---- Records shown

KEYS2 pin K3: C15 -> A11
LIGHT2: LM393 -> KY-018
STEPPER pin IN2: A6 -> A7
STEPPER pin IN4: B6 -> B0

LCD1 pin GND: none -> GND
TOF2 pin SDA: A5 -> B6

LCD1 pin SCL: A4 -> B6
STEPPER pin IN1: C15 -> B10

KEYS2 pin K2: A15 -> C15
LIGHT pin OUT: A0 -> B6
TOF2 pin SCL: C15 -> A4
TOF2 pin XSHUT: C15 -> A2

--------
---- Records shown

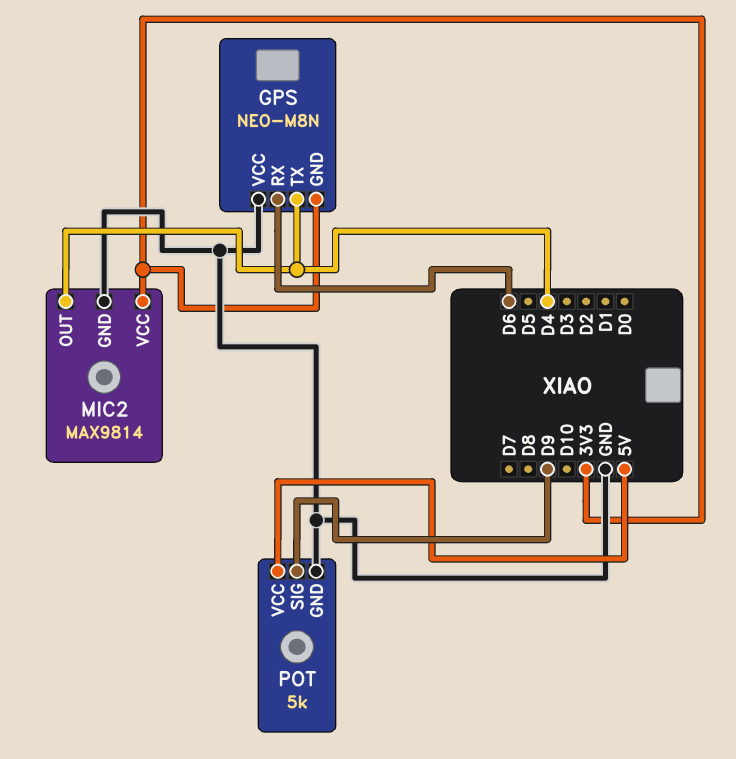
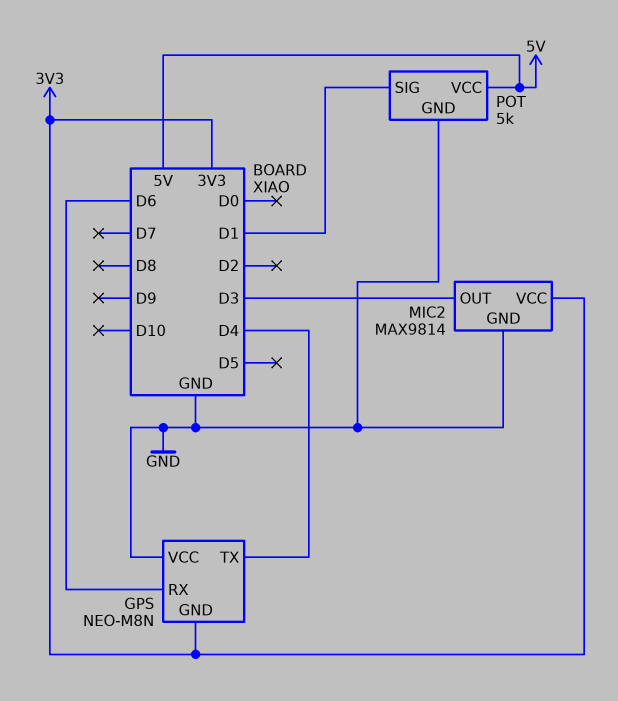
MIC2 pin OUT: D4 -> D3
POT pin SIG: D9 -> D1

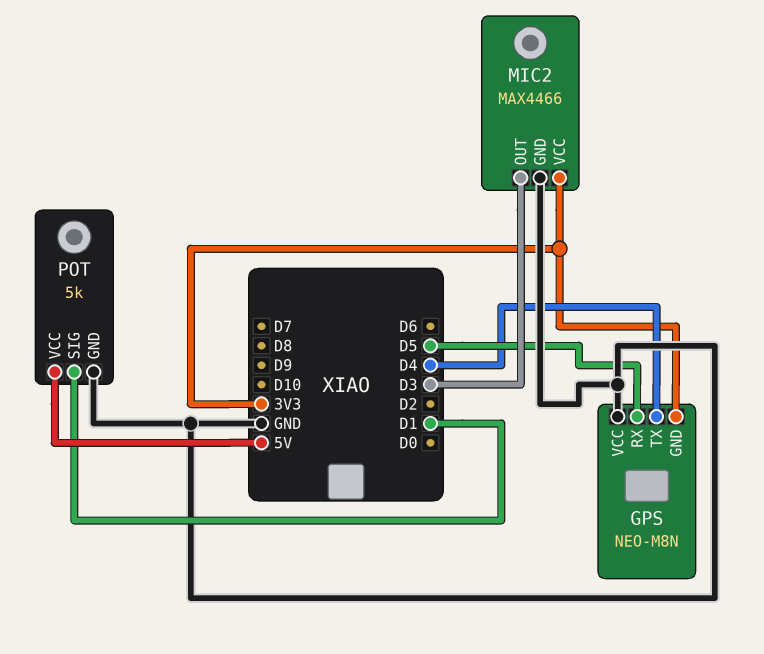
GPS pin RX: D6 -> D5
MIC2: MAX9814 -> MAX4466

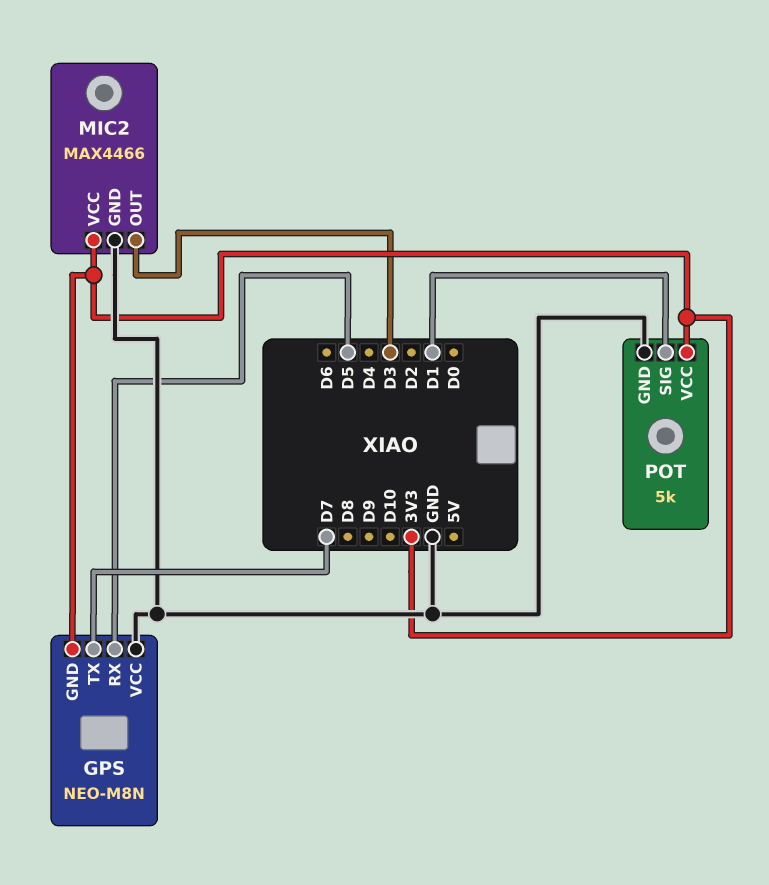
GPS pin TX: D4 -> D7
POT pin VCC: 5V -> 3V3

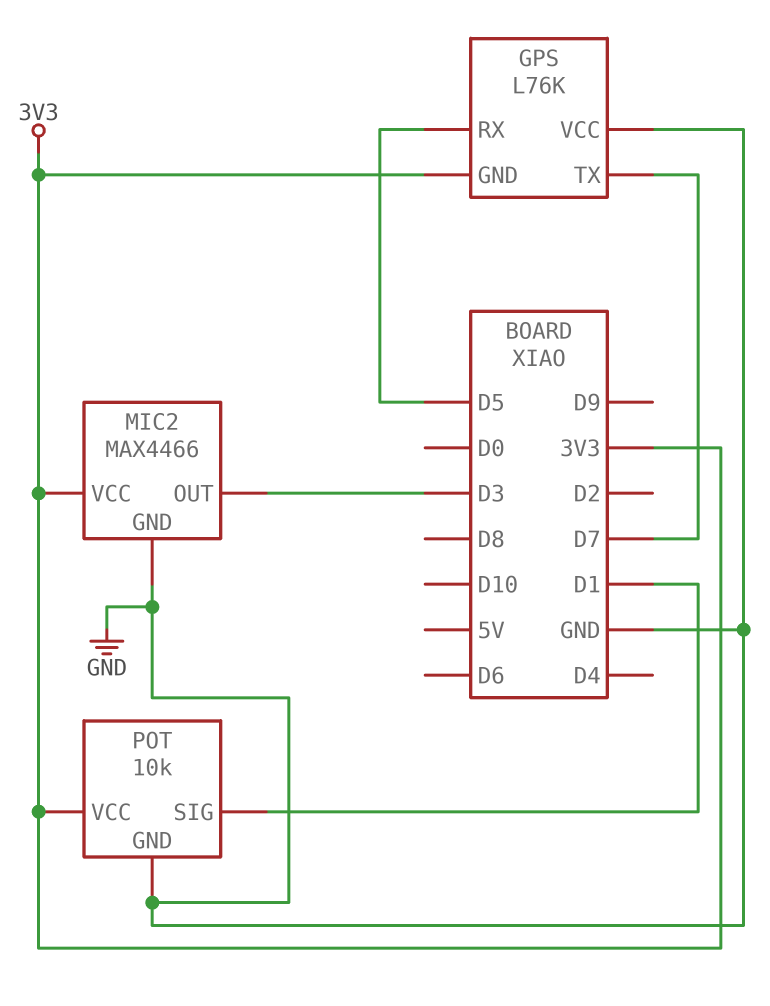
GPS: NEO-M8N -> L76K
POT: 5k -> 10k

--------

Scan the lines above for the word "STEPPER", then copy each line that has it.

▶ Finished task
STEPPER pin IN2: A6 -> A7
STEPPER pin IN4: B6 -> B0
STEPPER pin IN1: C15 -> B10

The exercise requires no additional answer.